[Opening SOURCE MATERIAL section]

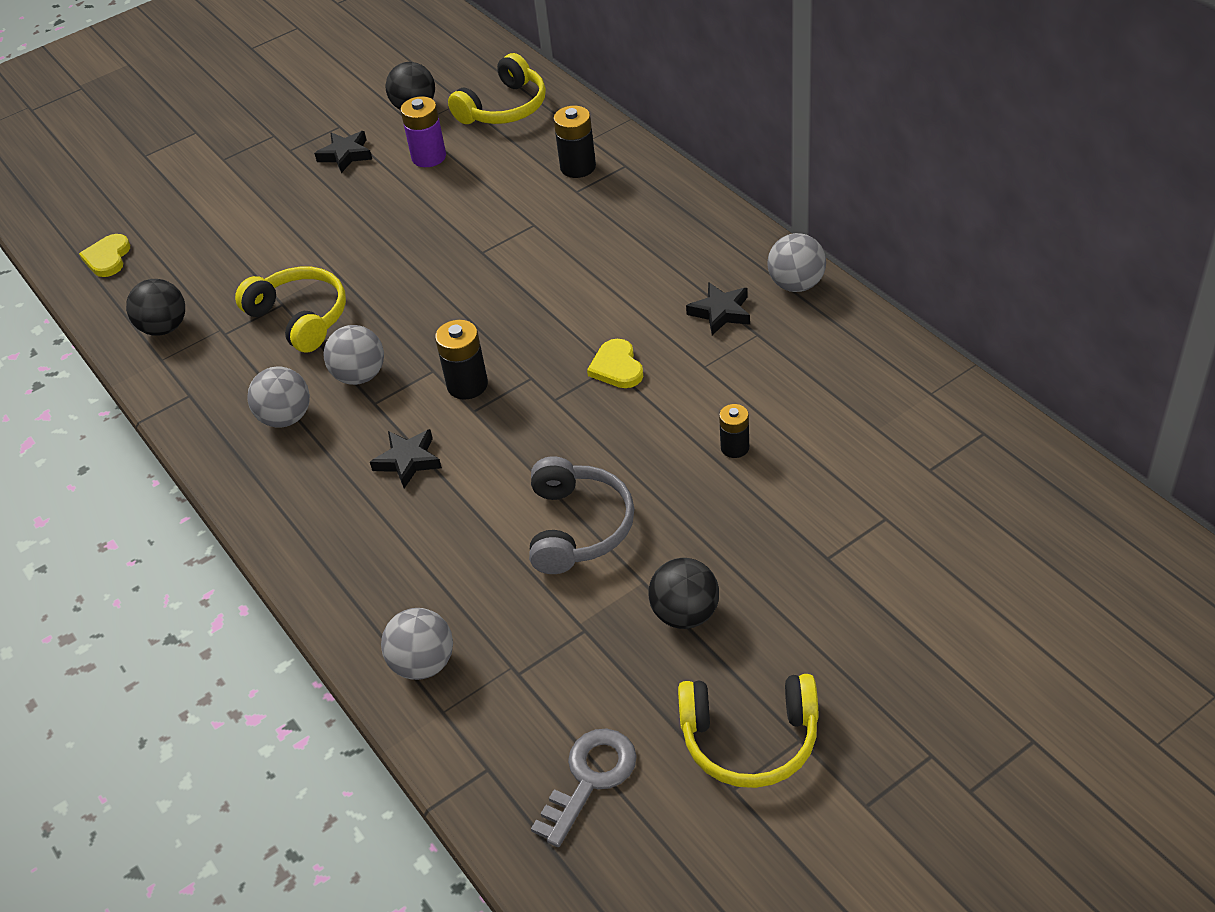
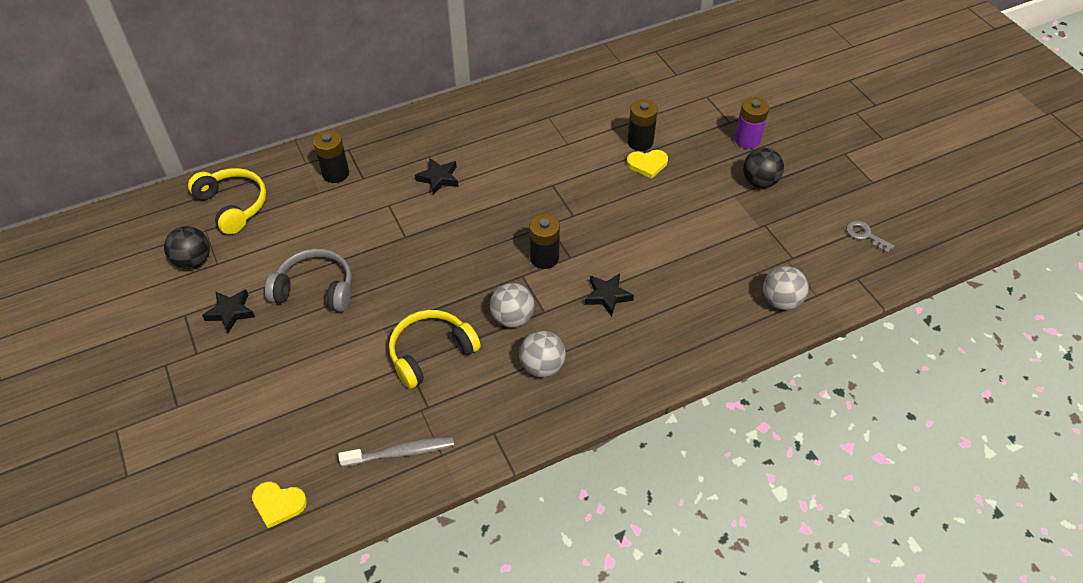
camera: 85 degrees left, 5 degrees up
black ball [126,279,185,336] -> grey toothbrush [338,437,454,467]
purple battery [400,96,446,167] -> purple battery moved to [734,97,769,149]
grey headphones [529,456,634,574] -> grey headphones moved to [265,249,352,312]
grey key [531,728,637,847] -> grey key [846,220,894,253], size x0.66
yellow heart [587,339,643,388] -> yellow heart moved to [627,150,668,179]
yellow headphones [678,674,818,788] -> none
black star [686,282,750,335] -> black star moved to [415,158,459,195]
black battery [719,404,749,458] -> black battery [627,99,658,151], size x1.54
grey ball [768,233,826,292] -> none

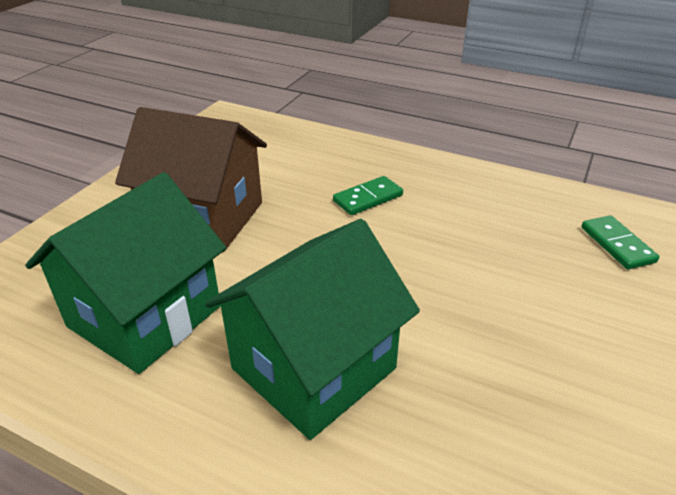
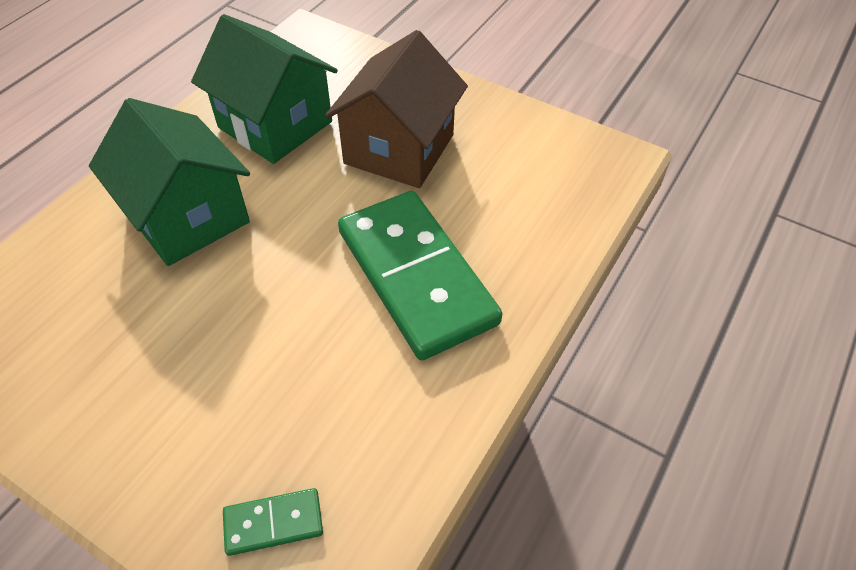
camera: 95 degrees right, 15 degrees up
green domino [333,176,403,215] -> green domino [338,191,502,360], size x2.42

[Closing SOURCE MATERIAL section]

▸ YOUR ASSIGNMENT
Only the number is needed. Say how many lines of the entries contain "headphones".

▸ PROBLEM SOLUTION
2